## AIM OF THE EXERCISE
Here is the task for the records below: repeat exactly the lines from the one with "(550, 325) = (605, 240): black" to the one with "(434, 367) = (273, 246): black", both included, and nothing else.

## THE RECORDS
====

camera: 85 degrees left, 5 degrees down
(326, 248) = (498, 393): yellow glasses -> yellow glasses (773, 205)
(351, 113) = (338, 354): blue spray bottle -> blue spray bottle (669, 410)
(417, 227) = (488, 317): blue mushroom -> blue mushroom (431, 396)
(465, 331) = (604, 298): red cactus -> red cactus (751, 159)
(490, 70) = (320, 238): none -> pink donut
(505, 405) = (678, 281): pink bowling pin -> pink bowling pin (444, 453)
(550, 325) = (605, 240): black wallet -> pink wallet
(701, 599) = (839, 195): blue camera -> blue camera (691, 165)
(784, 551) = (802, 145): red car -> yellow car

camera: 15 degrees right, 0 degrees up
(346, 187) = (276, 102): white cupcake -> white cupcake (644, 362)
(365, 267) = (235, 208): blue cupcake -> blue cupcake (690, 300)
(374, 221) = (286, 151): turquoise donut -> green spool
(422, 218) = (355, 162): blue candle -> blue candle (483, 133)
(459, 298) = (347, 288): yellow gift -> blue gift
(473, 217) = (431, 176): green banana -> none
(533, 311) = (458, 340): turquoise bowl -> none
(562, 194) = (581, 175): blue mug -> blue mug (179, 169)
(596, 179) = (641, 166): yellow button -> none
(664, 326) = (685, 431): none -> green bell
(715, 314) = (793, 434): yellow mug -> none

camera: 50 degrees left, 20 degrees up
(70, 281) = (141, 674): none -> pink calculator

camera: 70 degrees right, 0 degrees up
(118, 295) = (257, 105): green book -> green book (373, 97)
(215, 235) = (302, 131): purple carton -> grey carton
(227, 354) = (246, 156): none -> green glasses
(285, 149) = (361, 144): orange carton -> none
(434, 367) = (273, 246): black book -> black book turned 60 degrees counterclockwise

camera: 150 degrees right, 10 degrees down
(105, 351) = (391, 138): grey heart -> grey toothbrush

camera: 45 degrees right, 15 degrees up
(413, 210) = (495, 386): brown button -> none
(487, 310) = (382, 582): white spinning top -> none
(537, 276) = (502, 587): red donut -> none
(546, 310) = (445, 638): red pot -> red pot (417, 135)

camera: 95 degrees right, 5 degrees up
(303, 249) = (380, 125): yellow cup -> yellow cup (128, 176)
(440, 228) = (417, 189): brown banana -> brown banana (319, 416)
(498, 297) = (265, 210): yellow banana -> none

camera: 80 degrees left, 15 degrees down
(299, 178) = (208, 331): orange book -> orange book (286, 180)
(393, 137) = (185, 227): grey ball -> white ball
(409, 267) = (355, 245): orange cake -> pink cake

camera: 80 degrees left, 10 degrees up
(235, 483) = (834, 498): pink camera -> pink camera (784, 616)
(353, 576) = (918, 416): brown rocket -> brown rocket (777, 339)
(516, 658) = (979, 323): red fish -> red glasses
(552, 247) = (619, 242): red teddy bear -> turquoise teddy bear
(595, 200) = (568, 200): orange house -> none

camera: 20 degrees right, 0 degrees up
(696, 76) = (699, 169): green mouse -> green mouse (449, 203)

====

## WRITTEN RESPONSE
(550, 325) = (605, 240): black wallet -> pink wallet
(701, 599) = (839, 195): blue camera -> blue camera (691, 165)
(784, 551) = (802, 145): red car -> yellow car

camera: 15 degrees right, 0 degrees up
(346, 187) = (276, 102): white cupcake -> white cupcake (644, 362)
(365, 267) = (235, 208): blue cupcake -> blue cupcake (690, 300)
(374, 221) = (286, 151): turquoise donut -> green spool
(422, 218) = (355, 162): blue candle -> blue candle (483, 133)
(459, 298) = (347, 288): yellow gift -> blue gift
(473, 217) = (431, 176): green banana -> none
(533, 311) = (458, 340): turquoise bowl -> none
(562, 194) = (581, 175): blue mug -> blue mug (179, 169)
(596, 179) = (641, 166): yellow button -> none
(664, 326) = (685, 431): none -> green bell
(715, 314) = (793, 434): yellow mug -> none

camera: 50 degrees left, 20 degrees up
(70, 281) = (141, 674): none -> pink calculator

camera: 70 degrees right, 0 degrees up
(118, 295) = (257, 105): green book -> green book (373, 97)
(215, 235) = (302, 131): purple carton -> grey carton
(227, 354) = (246, 156): none -> green glasses
(285, 149) = (361, 144): orange carton -> none
(434, 367) = (273, 246): black book -> black book turned 60 degrees counterclockwise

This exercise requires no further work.